Task to carry out =
Below are the entries. Transcribe exactly the lines from the one with "(496, 290) = (239, 356): brown" through the one with "(693, 252) = (261, 264): pink", ends included, and leave out all others.

[Records from a data collection]

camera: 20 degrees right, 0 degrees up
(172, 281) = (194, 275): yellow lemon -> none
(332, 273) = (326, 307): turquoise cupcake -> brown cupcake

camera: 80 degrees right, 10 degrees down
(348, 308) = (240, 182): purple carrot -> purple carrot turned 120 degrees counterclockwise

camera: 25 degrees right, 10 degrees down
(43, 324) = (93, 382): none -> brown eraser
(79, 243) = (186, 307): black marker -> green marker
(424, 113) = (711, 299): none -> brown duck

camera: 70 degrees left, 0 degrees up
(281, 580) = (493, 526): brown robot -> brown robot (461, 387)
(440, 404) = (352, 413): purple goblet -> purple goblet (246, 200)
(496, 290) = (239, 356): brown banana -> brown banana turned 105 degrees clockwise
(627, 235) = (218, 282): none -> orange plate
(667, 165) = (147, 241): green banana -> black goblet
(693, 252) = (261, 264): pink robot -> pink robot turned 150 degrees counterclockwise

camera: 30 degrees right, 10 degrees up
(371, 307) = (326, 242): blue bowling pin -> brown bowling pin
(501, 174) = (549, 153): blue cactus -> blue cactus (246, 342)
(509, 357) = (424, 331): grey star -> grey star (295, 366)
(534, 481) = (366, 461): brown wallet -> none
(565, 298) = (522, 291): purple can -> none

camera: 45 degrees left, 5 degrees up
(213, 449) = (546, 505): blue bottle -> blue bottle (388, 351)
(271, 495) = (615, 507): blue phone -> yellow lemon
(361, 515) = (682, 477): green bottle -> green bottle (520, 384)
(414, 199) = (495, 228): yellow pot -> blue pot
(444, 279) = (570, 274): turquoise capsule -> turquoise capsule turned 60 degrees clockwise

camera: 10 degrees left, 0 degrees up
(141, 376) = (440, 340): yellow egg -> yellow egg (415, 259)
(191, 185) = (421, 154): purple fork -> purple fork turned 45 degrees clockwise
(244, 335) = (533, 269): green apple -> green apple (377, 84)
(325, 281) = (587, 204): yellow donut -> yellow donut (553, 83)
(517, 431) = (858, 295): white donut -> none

Solution for this problem =
(496, 290) = (239, 356): brown banana -> brown banana turned 105 degrees clockwise
(627, 235) = (218, 282): none -> orange plate
(667, 165) = (147, 241): green banana -> black goblet
(693, 252) = (261, 264): pink robot -> pink robot turned 150 degrees counterclockwise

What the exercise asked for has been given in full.